- [Work order]: Set down the data below exactly; pictures stay out.

- [Dataset extract]:
##########
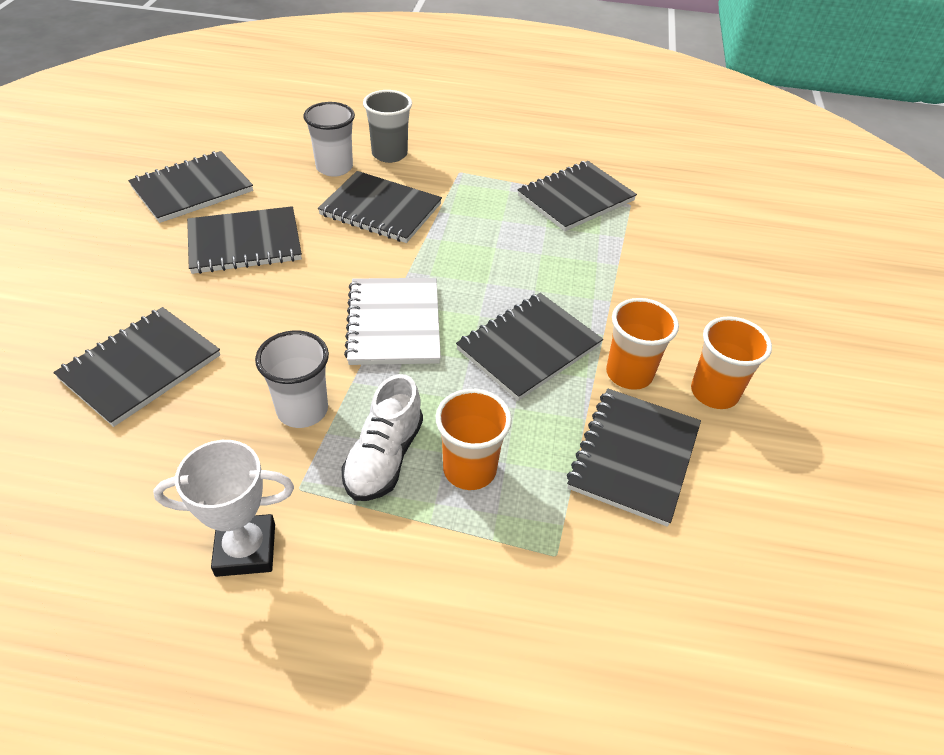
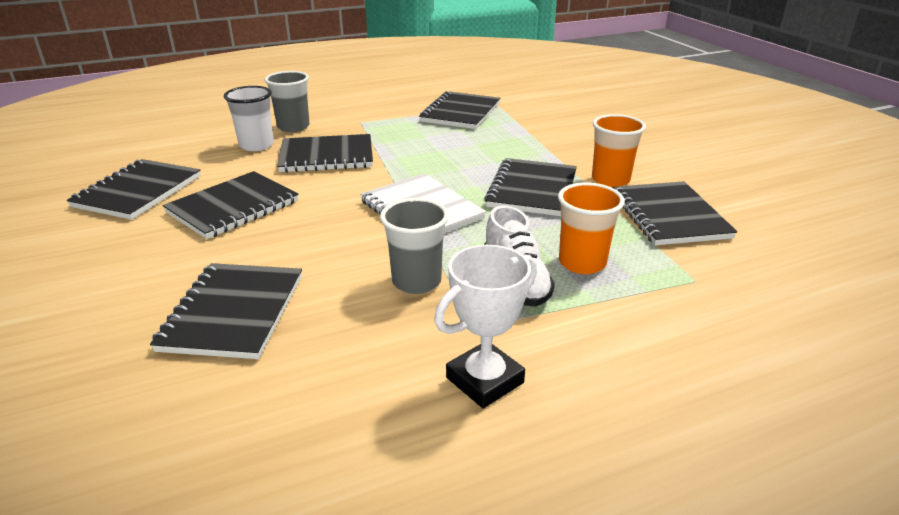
camera: 30 degrees left, 15 degrees down
(302, 410) = (416, 281): white cup -> grey cup
(714, 393) = (668, 171): orange cup -> none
##########
- [Exercise output]:
camera: 30 degrees left, 15 degrees down
(302, 410) = (416, 281): white cup -> grey cup
(714, 393) = (668, 171): orange cup -> none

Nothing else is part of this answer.